**Your objective:** Leaving pictures aside, set down each line exactly, from the first line of the data to the line with "brown rolling pin", both included.

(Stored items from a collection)
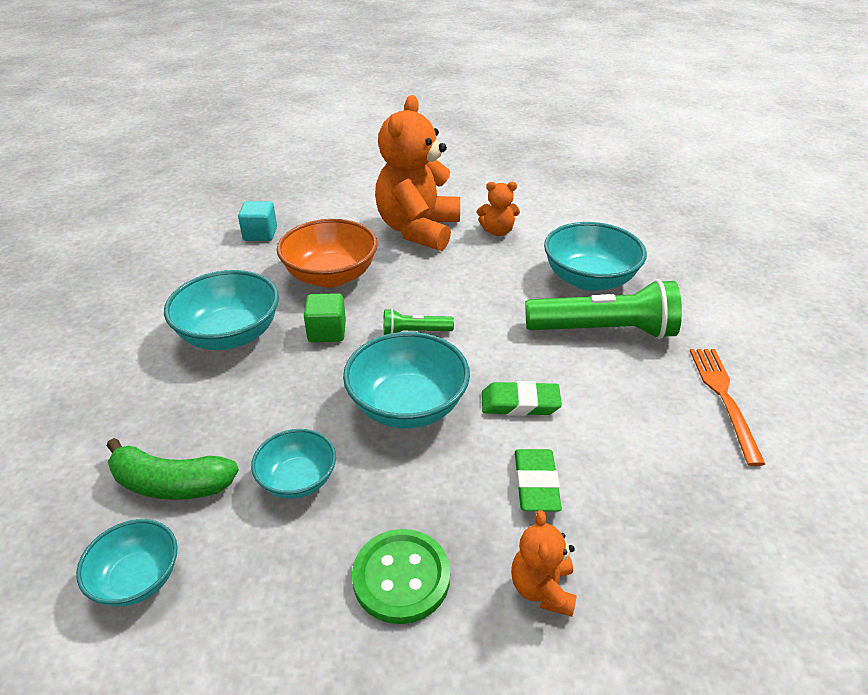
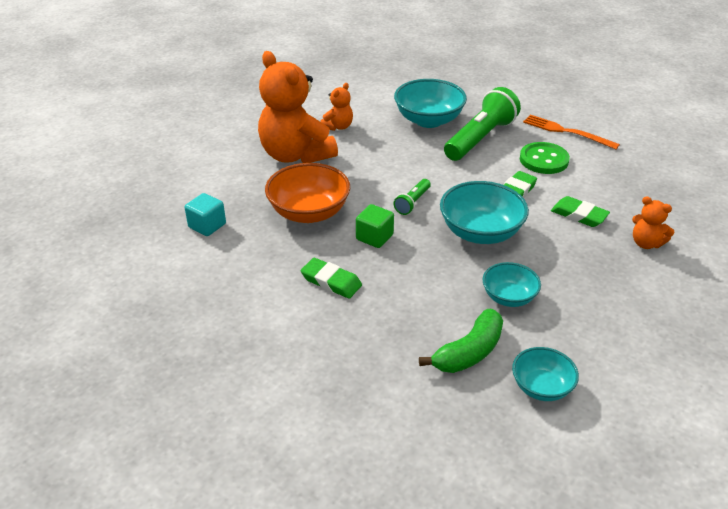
camera: 55 degrees left, 0 degrees up
turquoise bowl [164,270,279,350] -> green eraser [301,258,362,299]
green button [352,529,450,624] -> green button moved to [520,142,570,174]

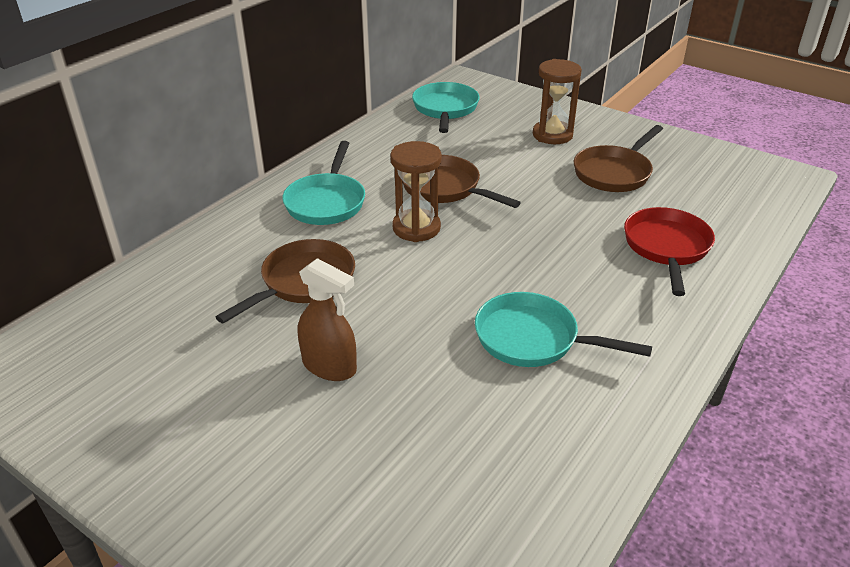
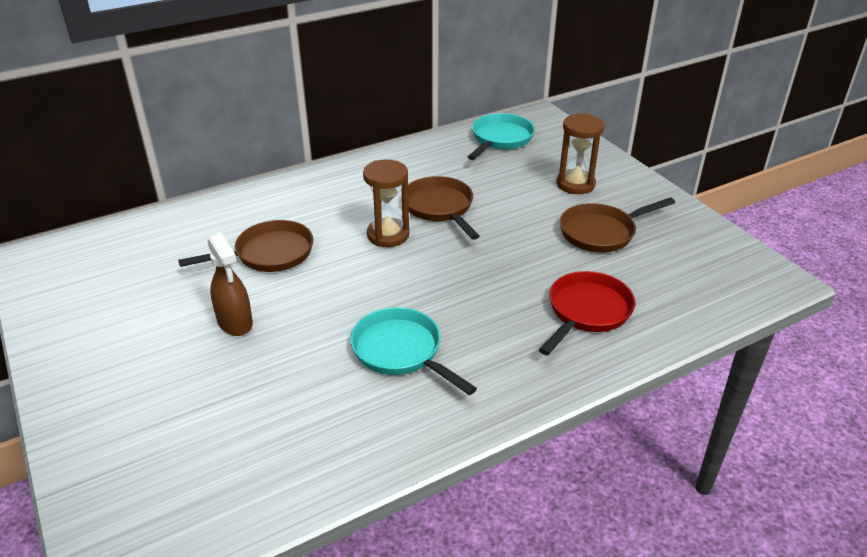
camera: 25 degrees right, 0 degrees up
turquoise pan [282,141,365,225] -> none

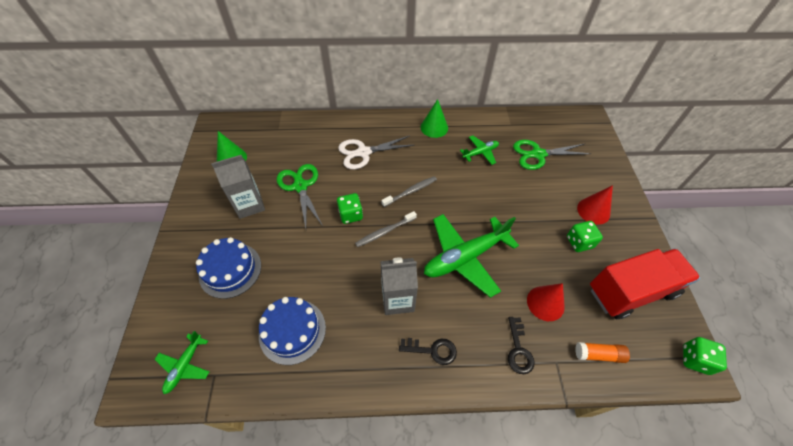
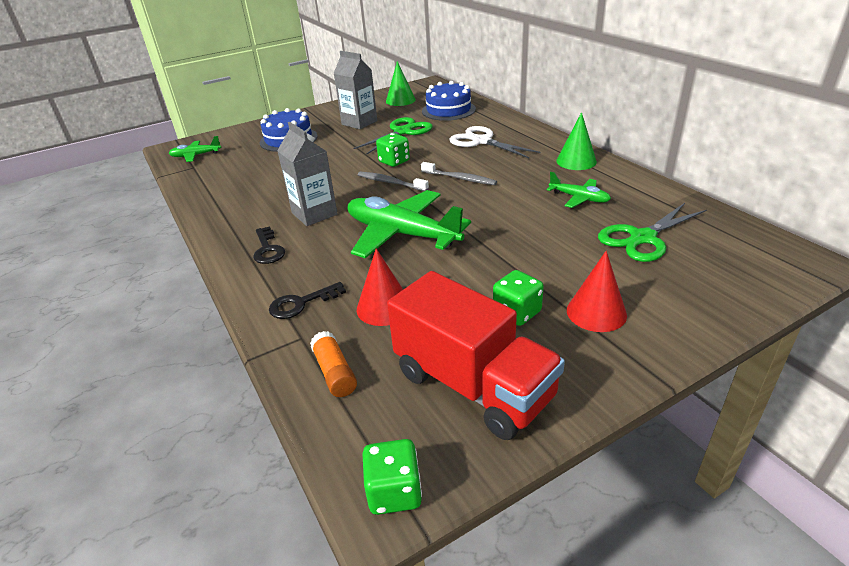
camera: 65 degrees right, 20 degrees down
blue cake [259,297,326,365] -> blue cake moved to [422,81,476,121]
green scissors [513,140,591,170] -> green scissors turned 90 degrees counterclockwise [598,203,707,262]

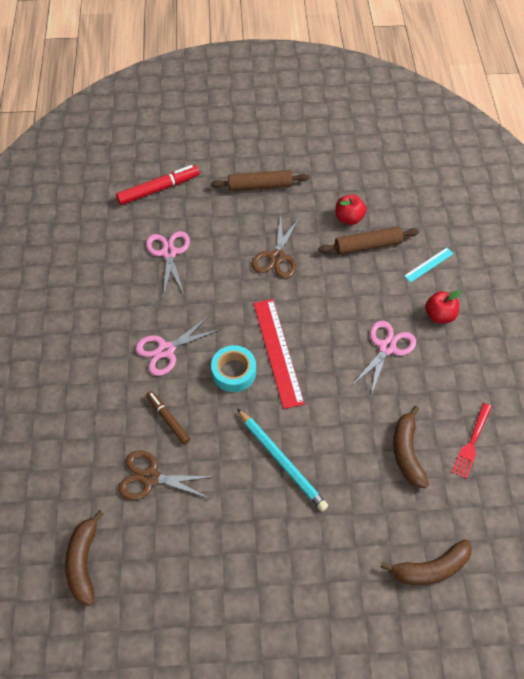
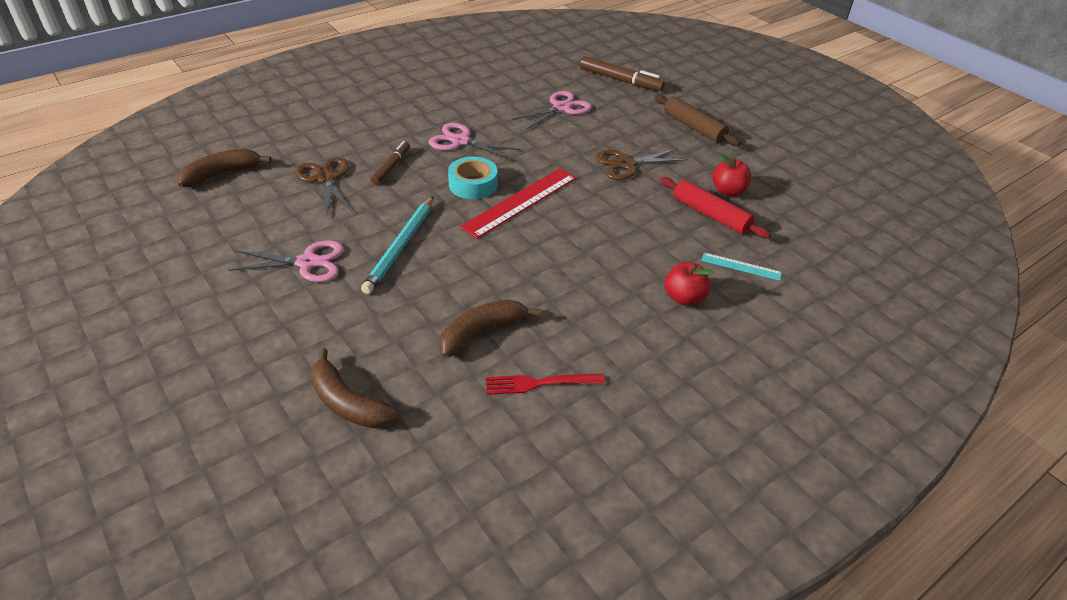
camera: 55 degrees right, 15 degrees down
red marker [116,165,200,205] -> brown marker [580,56,665,91]
brown rolling pin [318,226,419,255] -> red rolling pin [660,177,771,239]
pink scissors [351,321,416,395] -> pink scissors moved to [228,241,344,282]

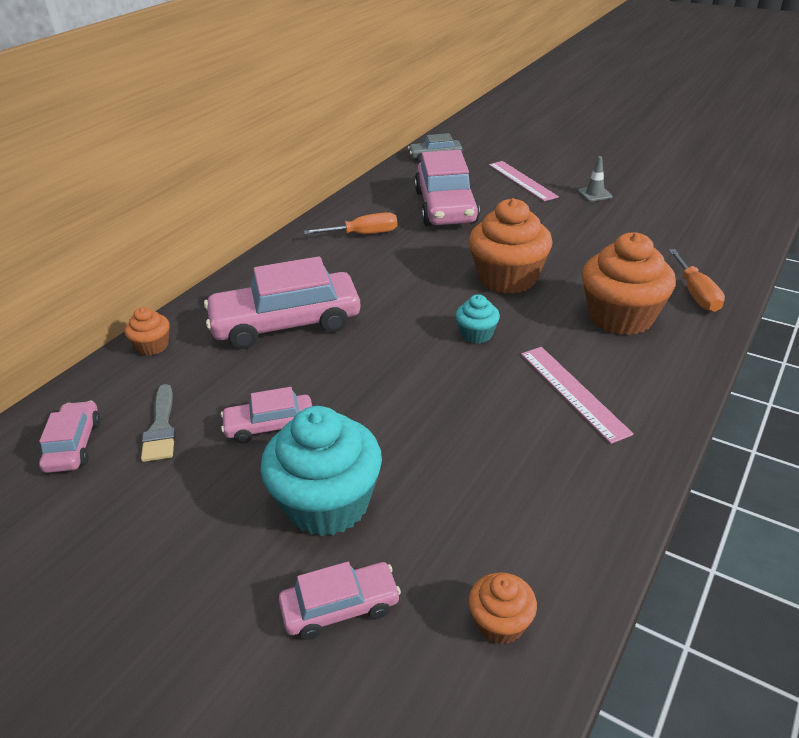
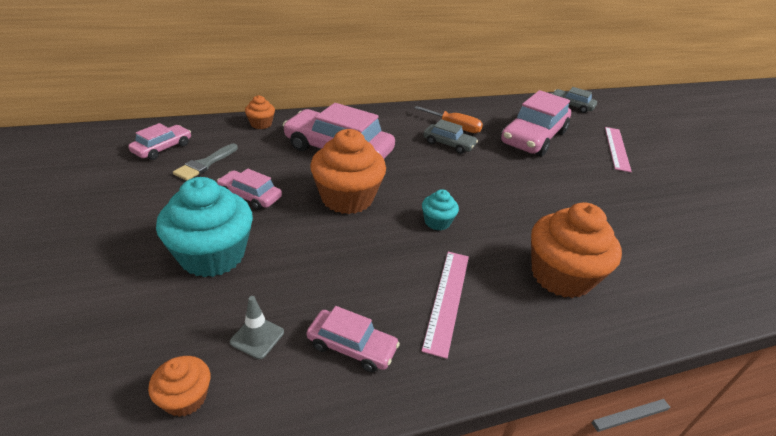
camera: 35 degrees right, 0 degrees up
pink car [279,562,401,640] -> pink car moved to [307,306,400,372]
orange cupcake [469,198,553,294] -> orange cupcake moved to [310,129,386,214]
grey traffic cone [578,156,613,202] -> grey traffic cone moved to [230,296,284,359]
orange screwdriver [668,249,725,312] -> none
none -> grey car [423,119,478,154]

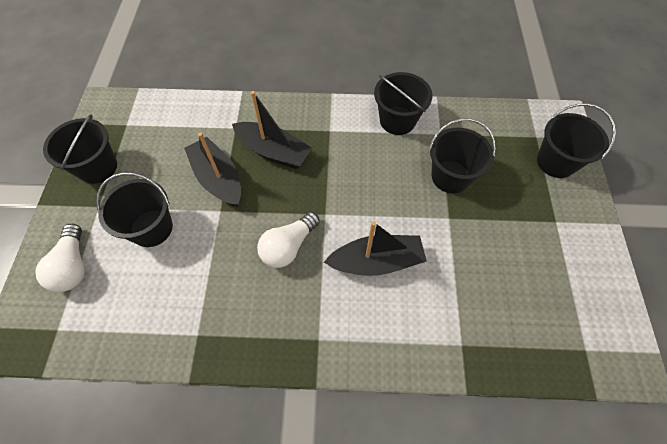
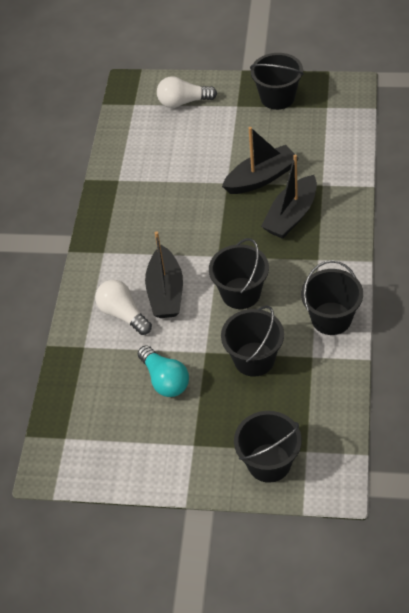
camera: 100 degrees right, 10 degrees down
black bucket [96,172,173,247] -> black bucket moved to [209,238,269,309]
white light bulb [257,212,320,268] -> white light bulb moved to [95,280,152,335]
none -> turquoise light bulb [138,345,189,397]

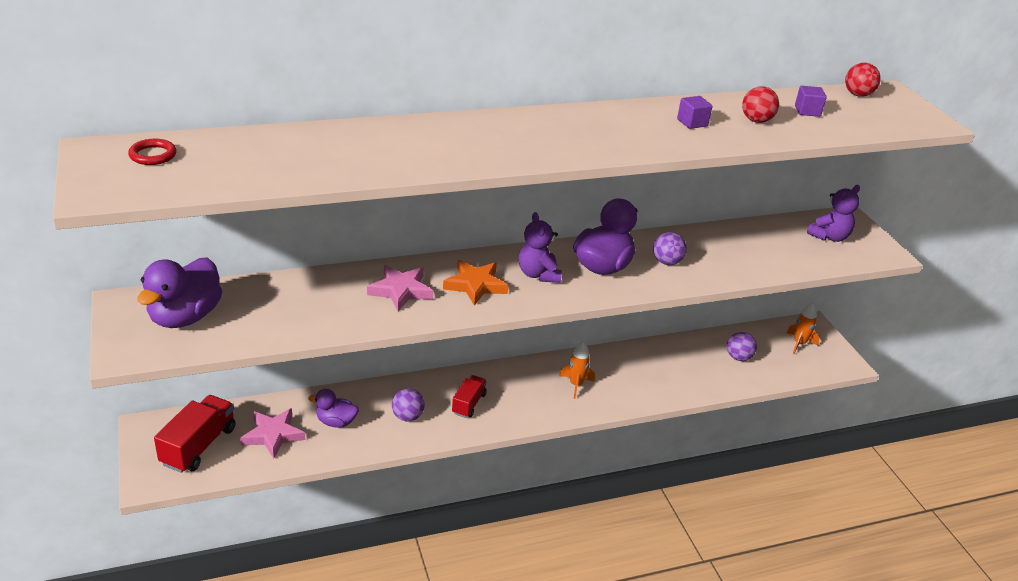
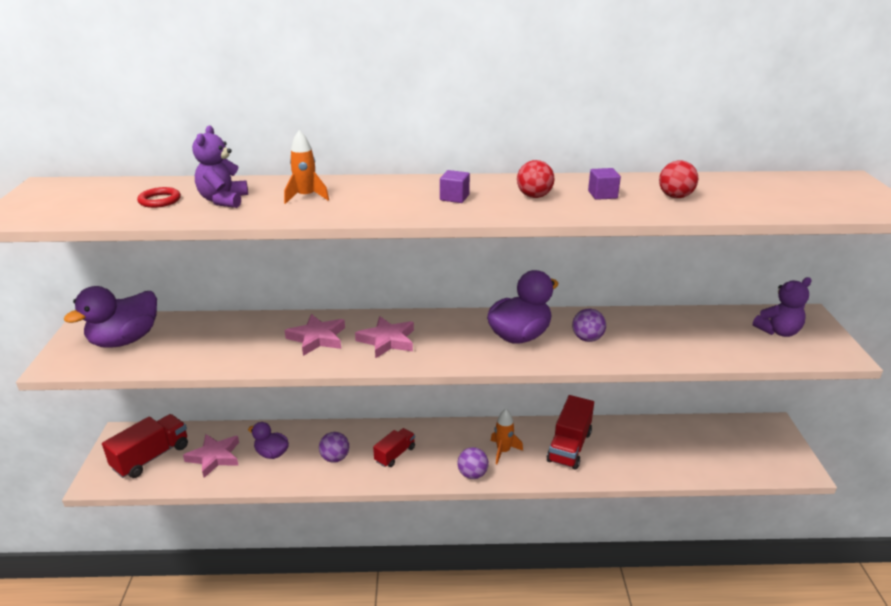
camera: 20 degrees right, 5 degrees down
red ring [128,139,177,165] -> red ring moved to [137,187,181,208]
orange star [443,260,508,306] -> pink star [355,316,414,359]
purple teddy bear [519,212,562,283] -> purple teddy bear moved to [192,125,248,208]
purple ball [727,332,757,361] -> purple ball moved to [457,447,489,479]
orange rocket [787,302,820,354] -> orange rocket moved to [284,130,329,204]
purple cube [795,86,827,117] -> purple cube moved to [440,170,470,203]
red ball [845,63,881,97] -> red ball moved to [517,160,555,198]
none -> red truck [547,395,594,470]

**Response to the task:**
camera: 55 degrees left, 0 degrees up
turquoise bowl [164,270,279,350] -> green eraser [301,258,362,299]
green button [352,529,450,624] -> green button moved to [520,142,570,174]

camera: 25 degrees right, 0 degrees up
turquoise pan [282,141,365,225] -> none

camera: 65 degrees right, 20 degrees down
blue cake [259,297,326,365] -> blue cake moved to [422,81,476,121]
green scissors [513,140,591,170] -> green scissors turned 90 degrees counterclockwise [598,203,707,262]

camera: 55 degrees right, 15 degrees down
red marker [116,165,200,205] -> brown marker [580,56,665,91]
brown rolling pin [318,226,419,255] -> red rolling pin [660,177,771,239]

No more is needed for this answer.